• **WHAT THE TASK REQUIRES**: From the entries below, copy out all lines holding "brown".

• **DATA EXTRACT**:

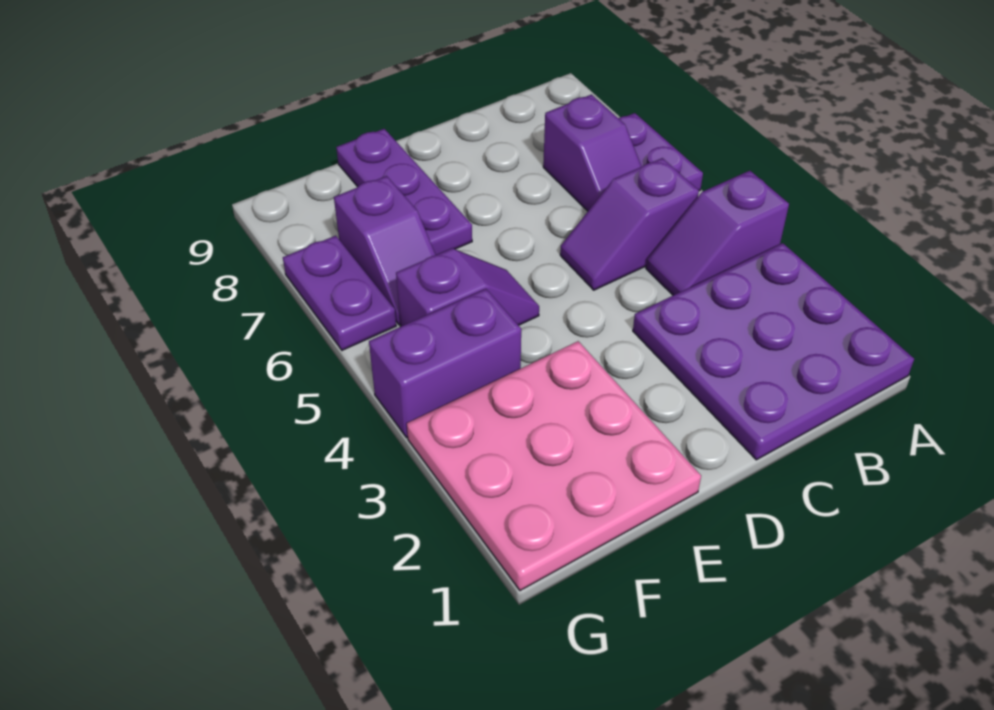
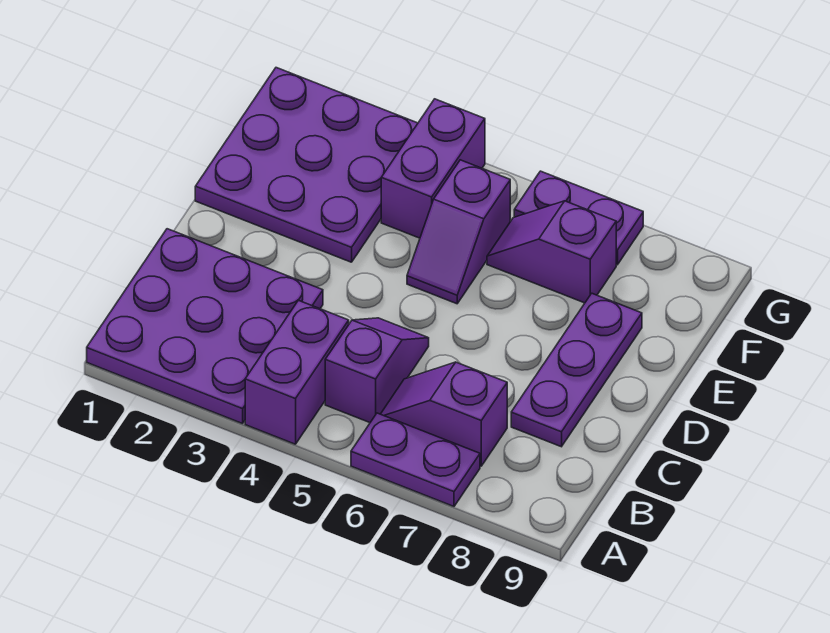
purple slope A4:B4 level 1 top A -> purple brick A4:B4 level 1
pink plate E1:G3 level 1 -> purple plate E1:G3 level 1
purple plate E7:E9 level 1 -> purple plate C8:E8 level 1

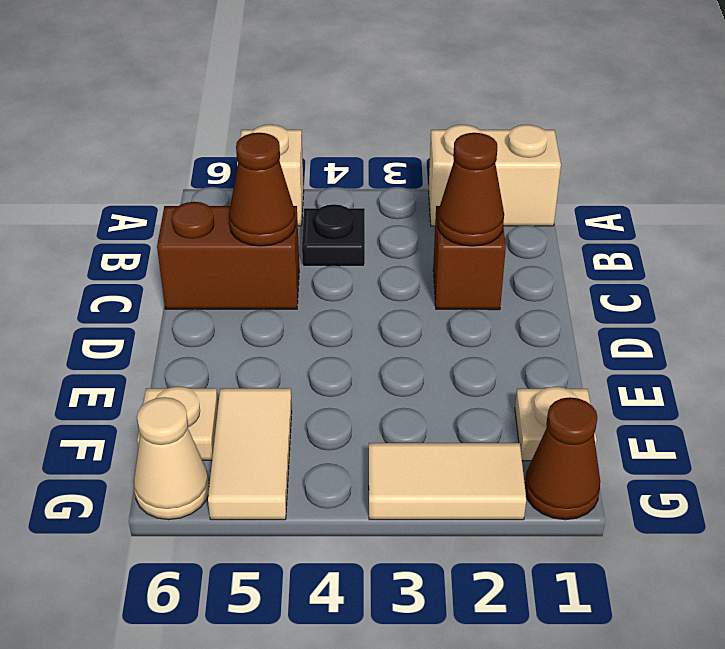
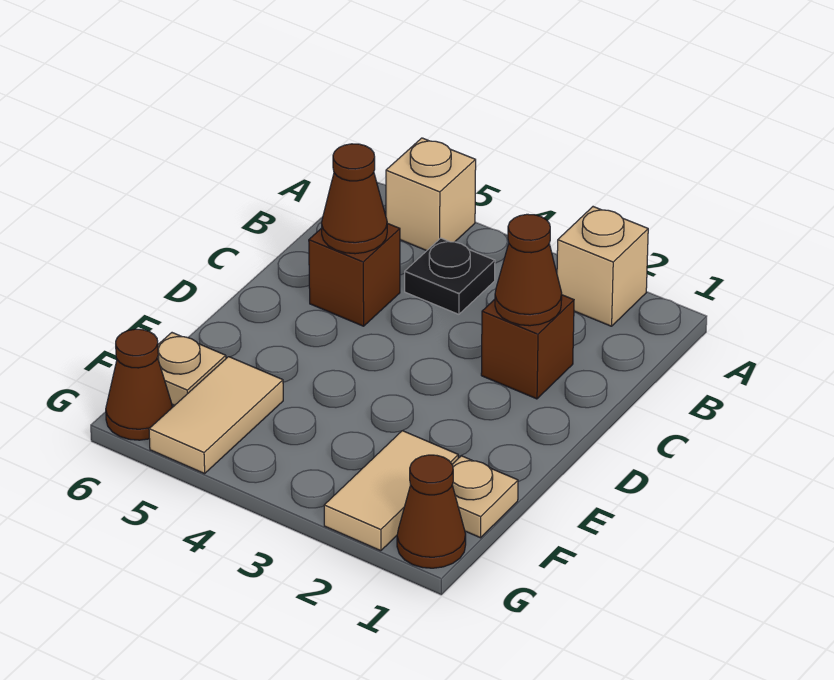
tan brick A1:A2 level 1 -> tan brick A2 level 1
brown brick C5:C6 level 1 -> brown brick C5 level 1
tan tile G2:G3 level 1 -> tan tile F2:G2 level 1
tan cone G6 level 1 -> brown cone G6 level 1

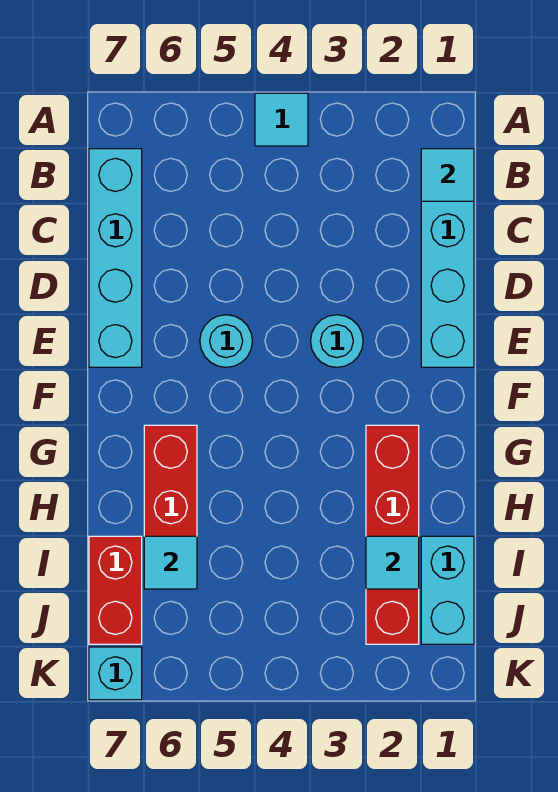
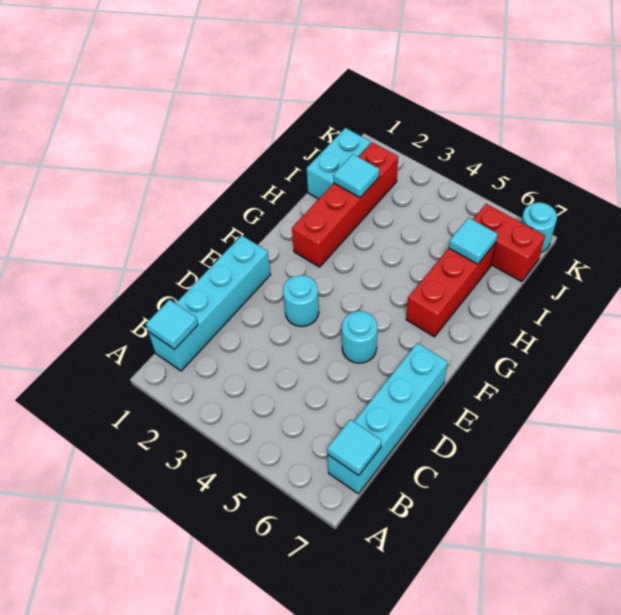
cyan tile A4 level 1 -> cyan tile B7 level 2
red brick I7:J7 level 1 -> red brick J6:J7 level 1
cyan brick K7 level 1 -> cyan round brick K7 level 1

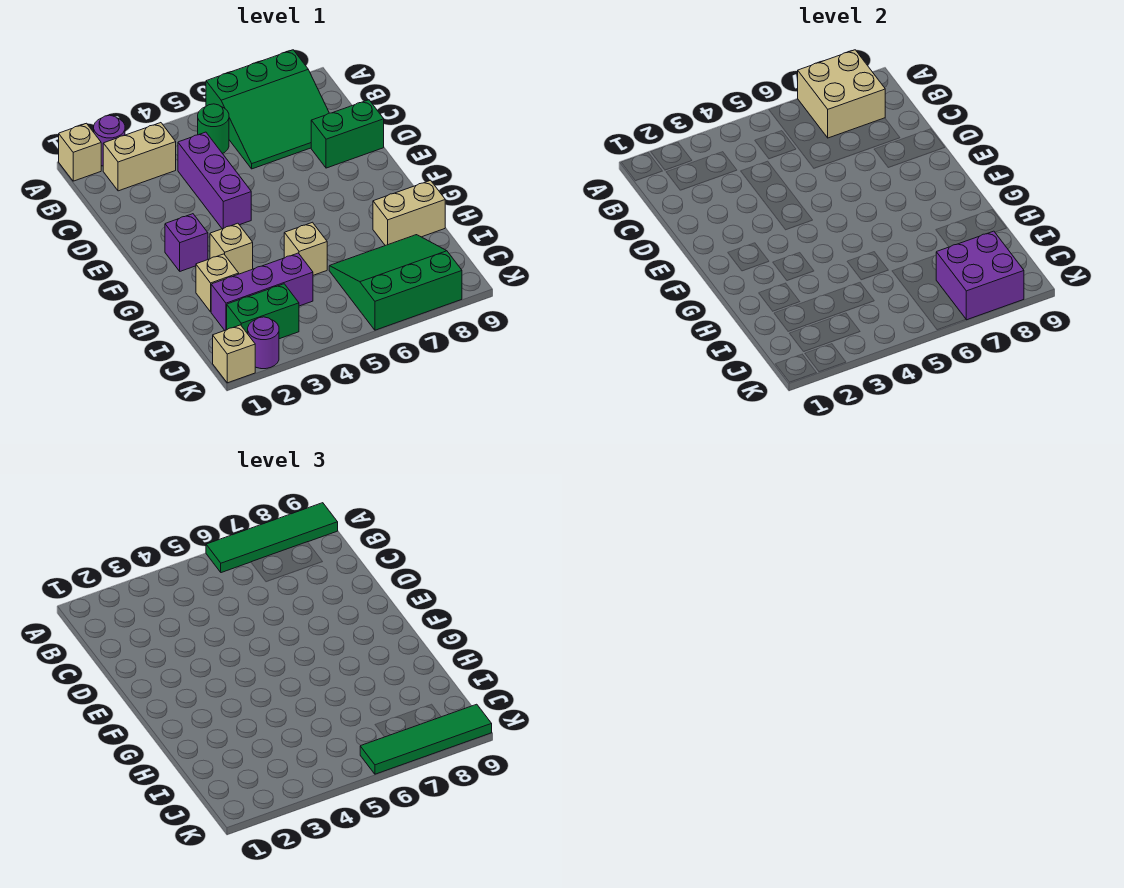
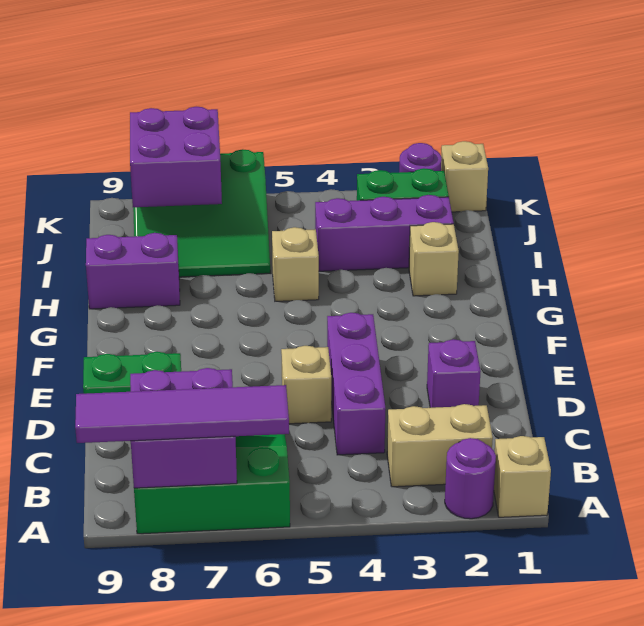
green tile A6:A9 level 3 -> purple tile A6:A9 level 3
tan brick A7:B8 level 2 -> purple brick A7:B8 level 2
green round brick B5 level 1 -> none
purple brick F2 level 1 -> purple brick D2 level 1
tan brick G3 level 1 -> tan brick D5 level 1
tan brick H8:H9 level 1 -> purple brick H8:H9 level 1
green tile K6:K9 level 3 -> none

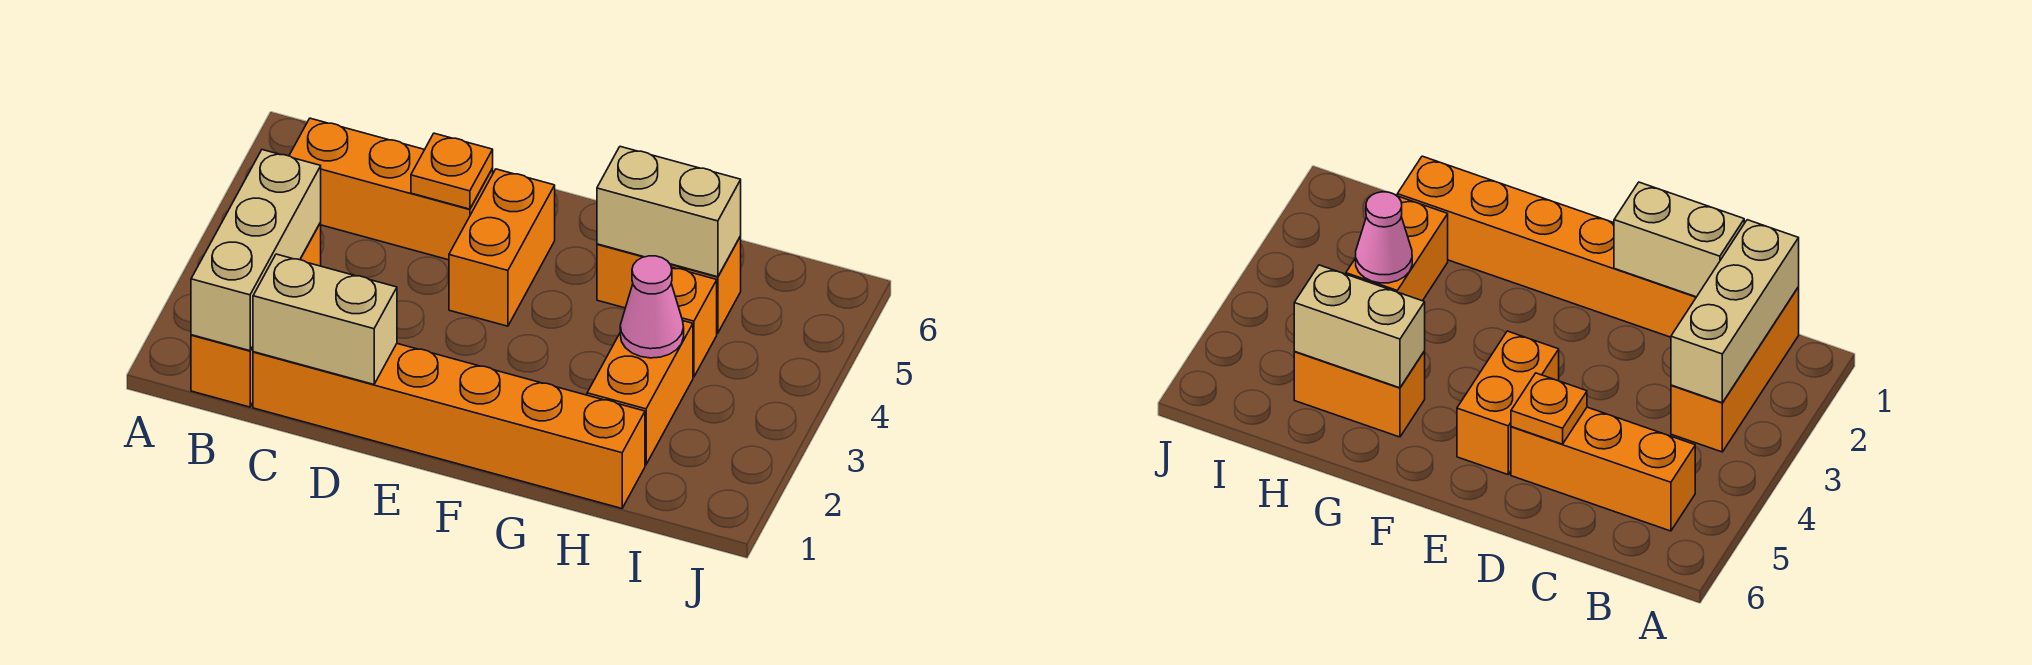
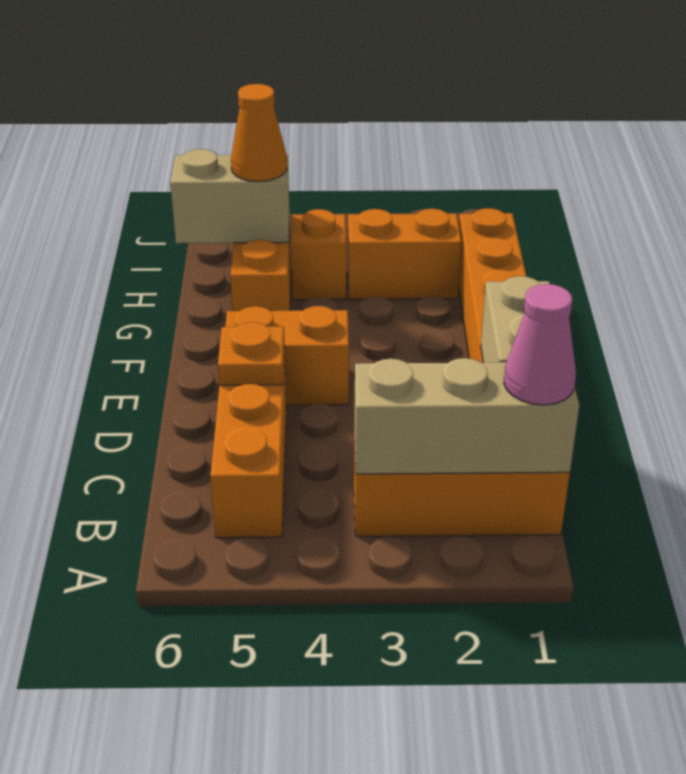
tan brick G5:H5 level 2 -> tan brick H5:H6 level 2
pink cone H3 level 2 -> pink cone B1 level 3
none -> orange cone H5 level 3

• **SOLUTION BELOW**:
brown brick C5:C6 level 1 -> brown brick C5 level 1
tan cone G6 level 1 -> brown cone G6 level 1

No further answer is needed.